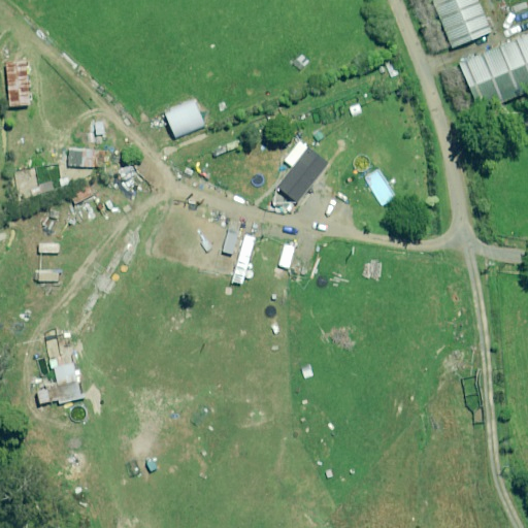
[(454,50),(493,34),(479,0),(433,0),(454,50)]
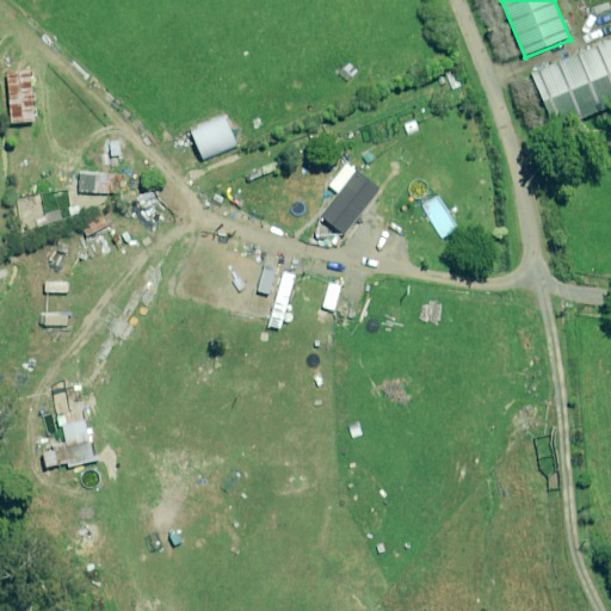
[(559,135),(610,111),(610,42),(535,75),(559,135)]
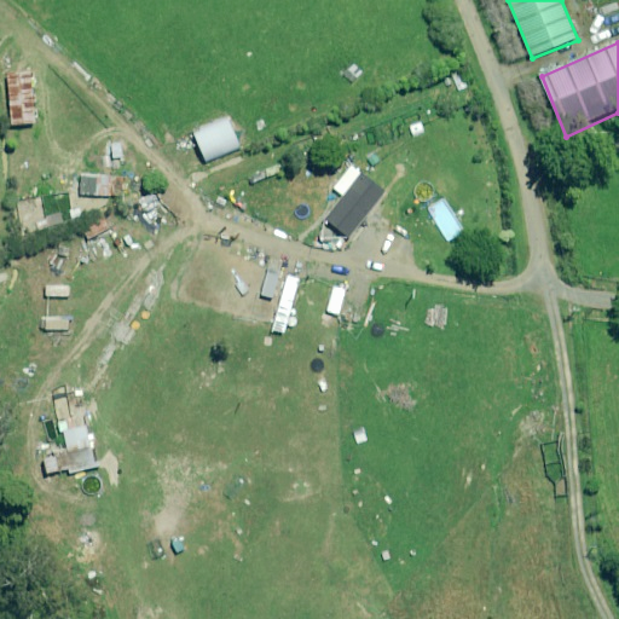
[(209,161),(242,146),(227,116),(195,132),(209,161)]
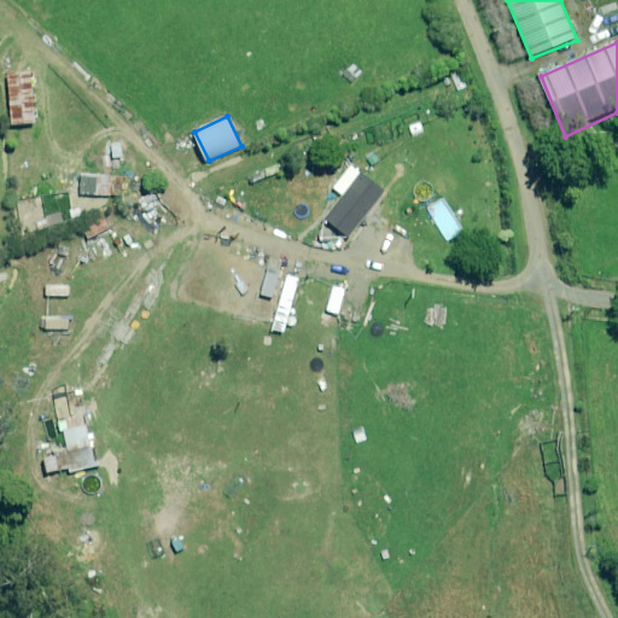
[(336,188),(343,194),(326,217),(351,238),(386,191),(353,165),(336,188)]
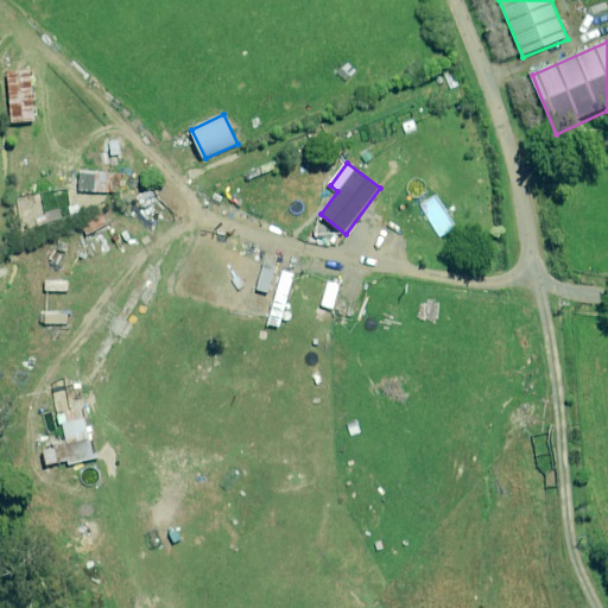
[(93,455),(86,419),(62,423),(67,442),(45,447),(49,466),(68,462),(69,464),(99,458),(97,454),(93,455)]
* * * * *
**Exercise objective**
Output the listing above exactly as it stands; no picture should appear.

**Response**
[(454,50),(493,34),(479,0),(433,0),(454,50)]
[(559,135),(610,111),(610,42),(535,75),(559,135)]
[(209,161),(242,146),(227,116),(195,132),(209,161)]
[(336,188),(343,194),(326,217),(351,238),(386,191),(353,165),(336,188)]
[(93,455),(86,419),(62,423),(67,442),(45,447),(49,466),(68,462),(69,464),(99,458),(97,454),(93,455)]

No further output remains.